Object frequency data:
===

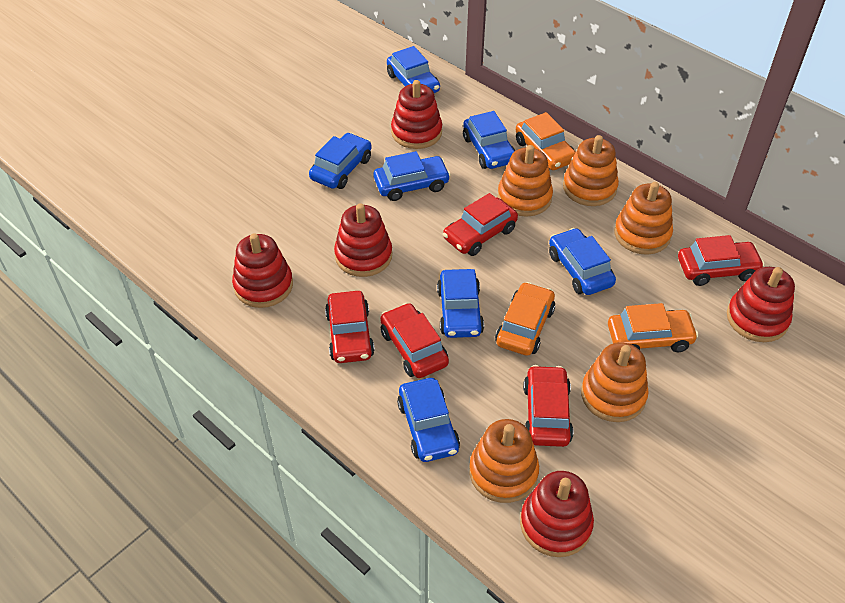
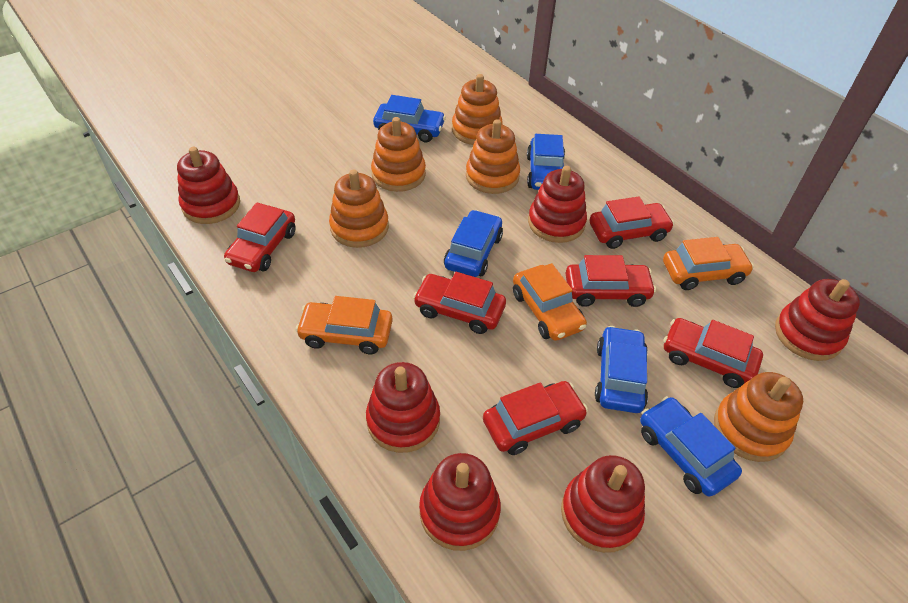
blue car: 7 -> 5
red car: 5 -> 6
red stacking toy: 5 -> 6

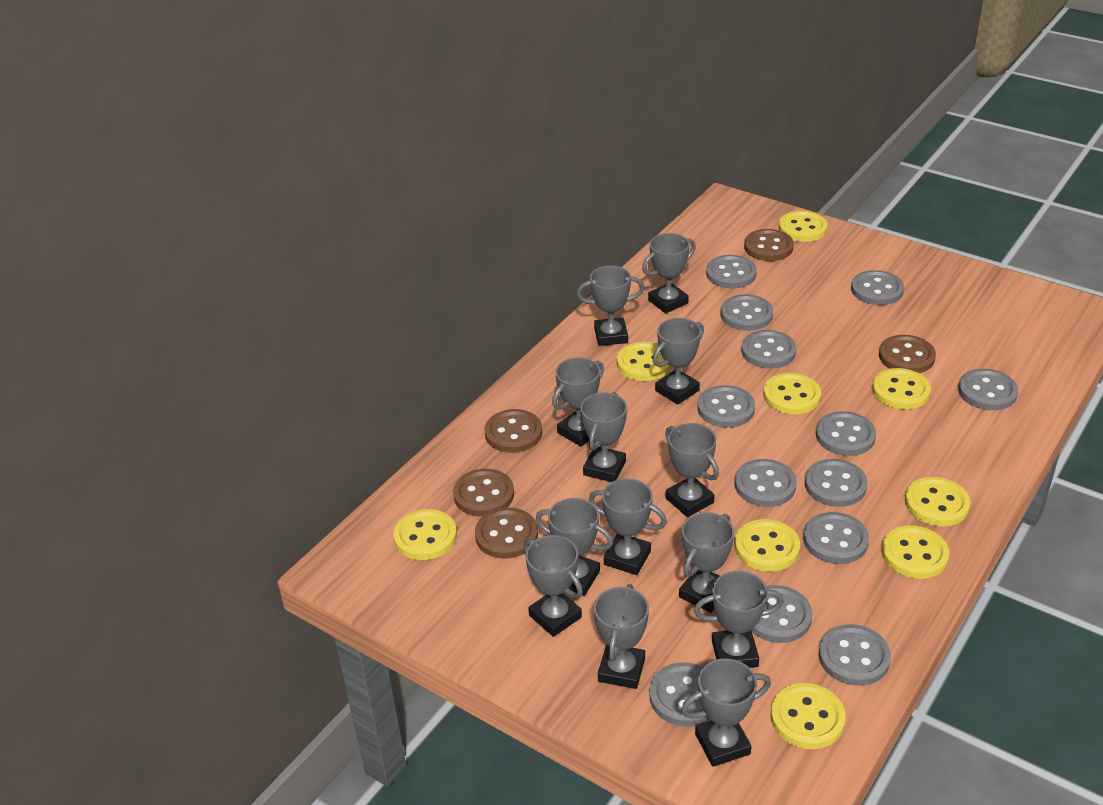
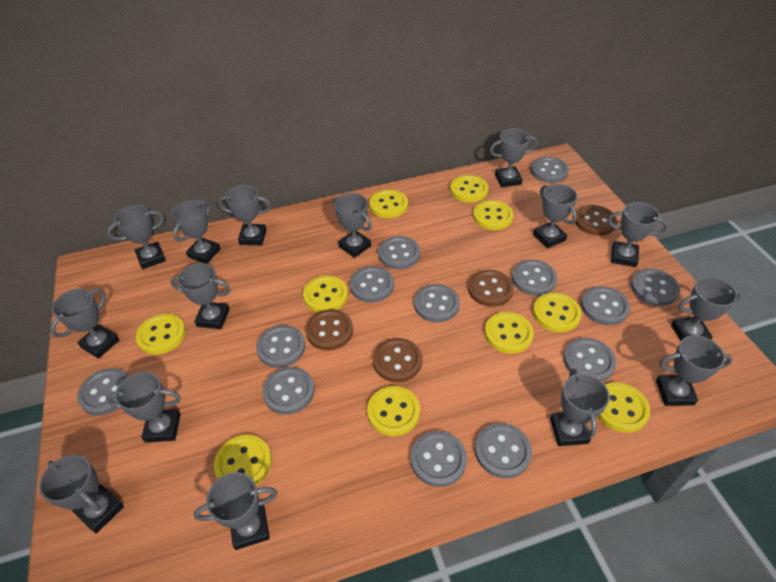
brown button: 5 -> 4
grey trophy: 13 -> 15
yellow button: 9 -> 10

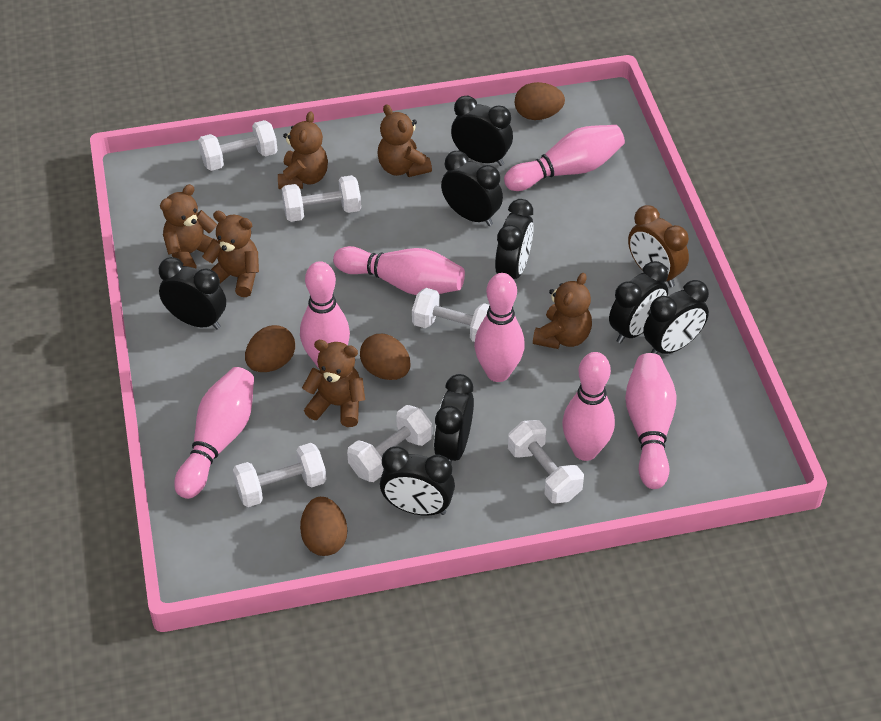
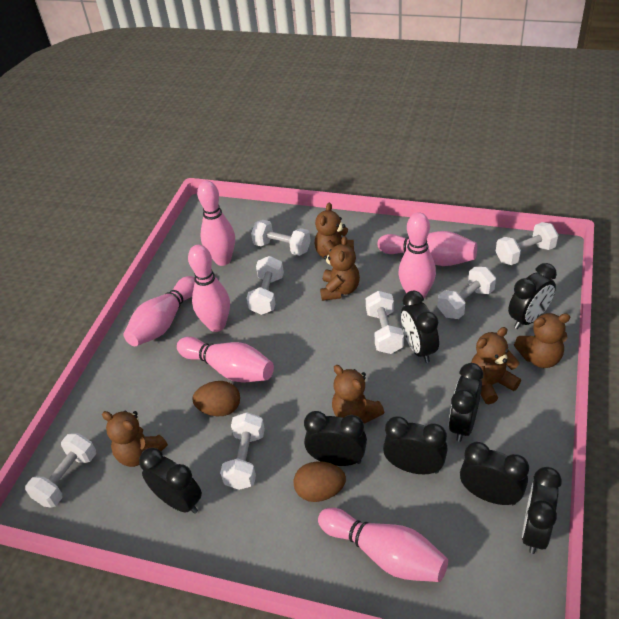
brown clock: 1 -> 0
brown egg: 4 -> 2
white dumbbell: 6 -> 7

===

_TASK PROMPT:_
Could every line above be set down exactly, with the pictures omitted?

_SOLUTION FOR THIS PROBLEM:_
blue car: 7 -> 5
red car: 5 -> 6
red stacking toy: 5 -> 6

brown button: 5 -> 4
grey trophy: 13 -> 15
yellow button: 9 -> 10

brown clock: 1 -> 0
brown egg: 4 -> 2
white dumbbell: 6 -> 7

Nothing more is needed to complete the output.